*Instructions for the task:* Go to the line in the entries below that holds "bench: (10, 48) -> (133, 177), removed" and repeat exactly from there through the line that holds "armchair: (370, 508) -> (268, 667), moved", inclusive.

*Material provided:*
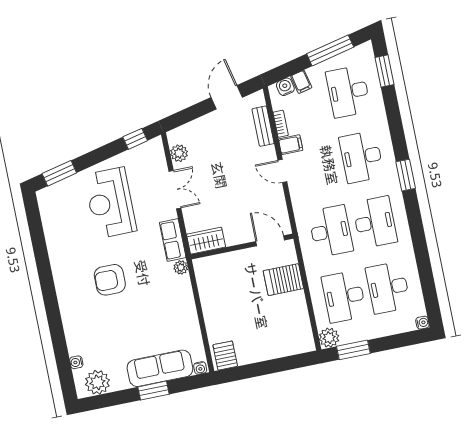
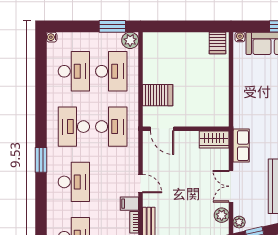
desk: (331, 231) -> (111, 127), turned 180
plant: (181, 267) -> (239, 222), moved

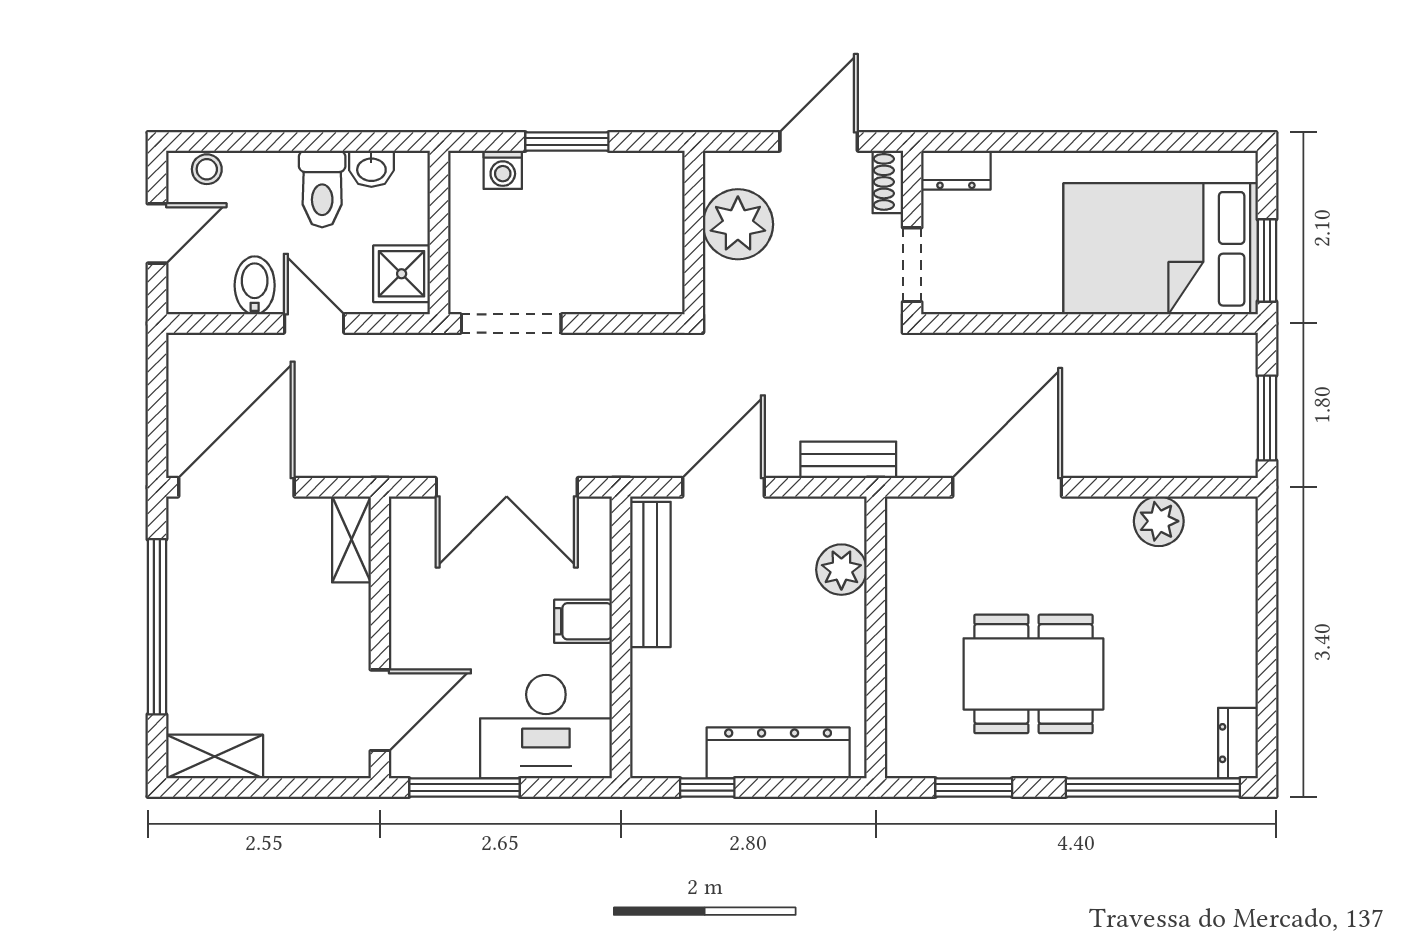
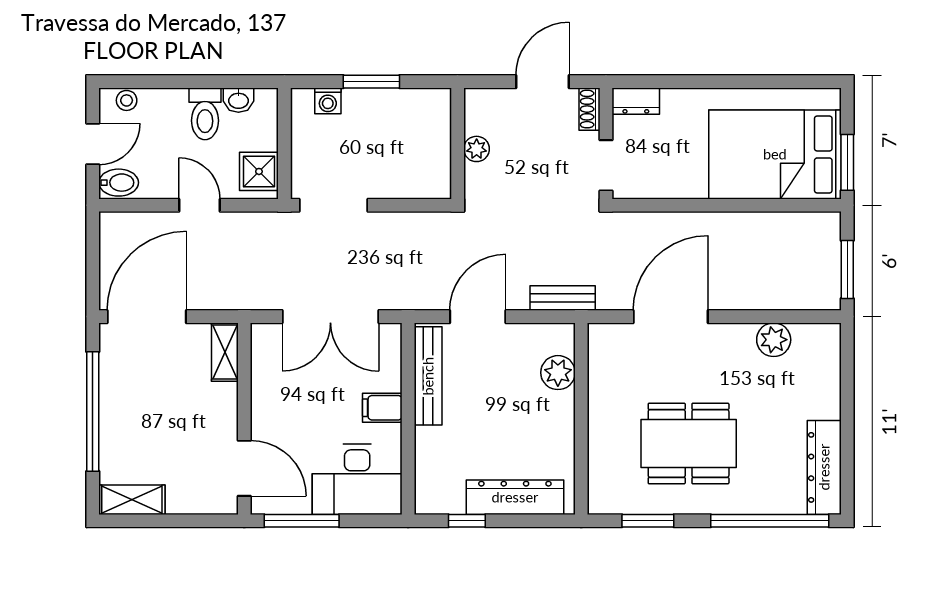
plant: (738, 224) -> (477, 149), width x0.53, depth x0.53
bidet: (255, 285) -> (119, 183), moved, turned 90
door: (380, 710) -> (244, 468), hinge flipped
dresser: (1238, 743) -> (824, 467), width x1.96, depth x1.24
==
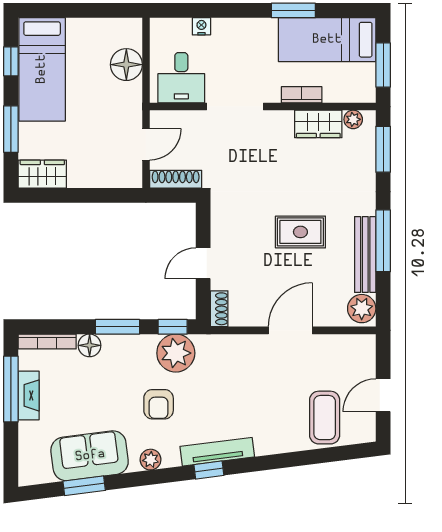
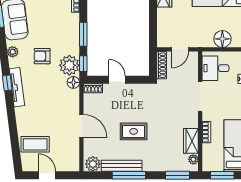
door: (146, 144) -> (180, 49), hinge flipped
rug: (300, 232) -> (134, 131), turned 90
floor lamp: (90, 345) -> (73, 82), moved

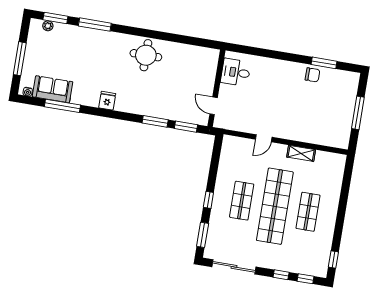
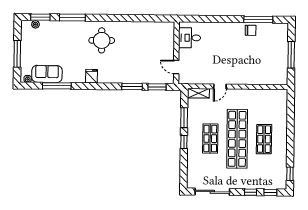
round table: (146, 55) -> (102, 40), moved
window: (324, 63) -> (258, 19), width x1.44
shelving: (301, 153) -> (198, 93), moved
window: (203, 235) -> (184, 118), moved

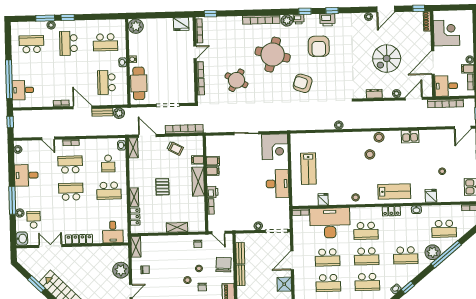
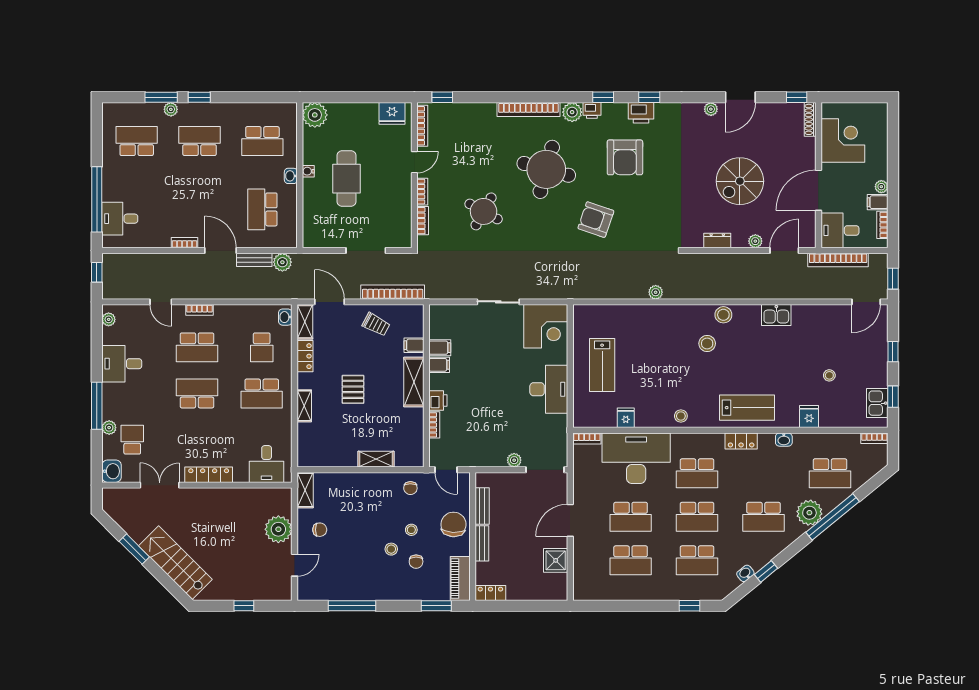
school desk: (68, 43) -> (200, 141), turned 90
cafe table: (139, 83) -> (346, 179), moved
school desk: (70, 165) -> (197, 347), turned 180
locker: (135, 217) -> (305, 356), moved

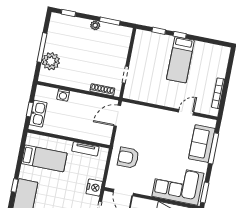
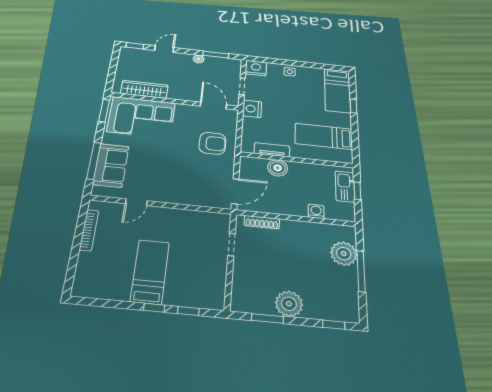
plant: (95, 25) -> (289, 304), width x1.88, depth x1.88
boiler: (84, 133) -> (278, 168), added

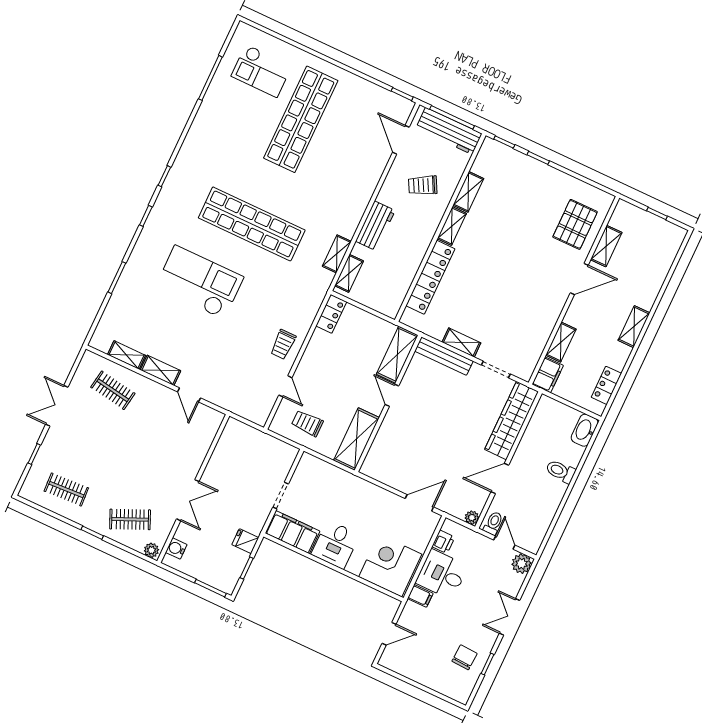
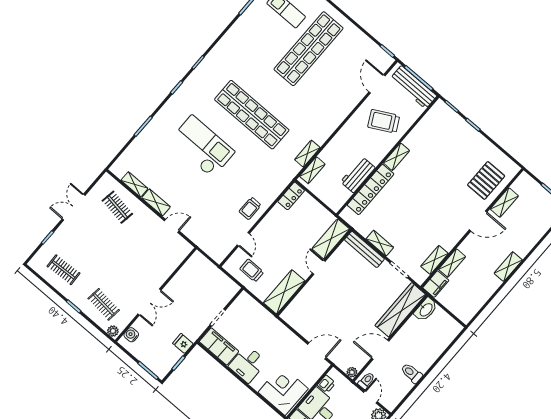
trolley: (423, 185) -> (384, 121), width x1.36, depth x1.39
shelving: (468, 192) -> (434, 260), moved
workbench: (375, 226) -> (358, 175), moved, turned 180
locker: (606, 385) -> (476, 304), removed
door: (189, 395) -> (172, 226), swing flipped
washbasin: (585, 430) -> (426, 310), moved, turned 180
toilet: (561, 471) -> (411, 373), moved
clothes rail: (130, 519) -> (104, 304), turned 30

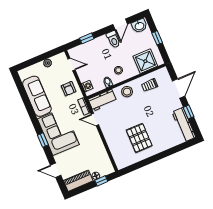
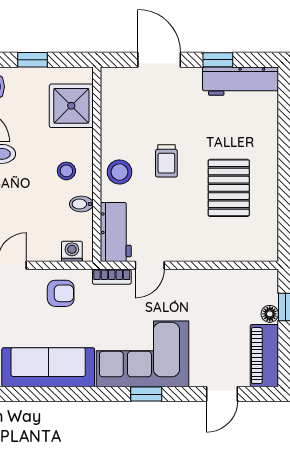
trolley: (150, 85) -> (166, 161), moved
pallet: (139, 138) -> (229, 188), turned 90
--
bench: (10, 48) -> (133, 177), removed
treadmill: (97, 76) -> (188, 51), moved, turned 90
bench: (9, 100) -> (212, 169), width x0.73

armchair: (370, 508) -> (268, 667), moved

*Answer for this exercise:*
bench: (10, 48) -> (133, 177), removed
treadmill: (97, 76) -> (188, 51), moved, turned 90
bench: (9, 100) -> (212, 169), width x0.73

armchair: (370, 508) -> (268, 667), moved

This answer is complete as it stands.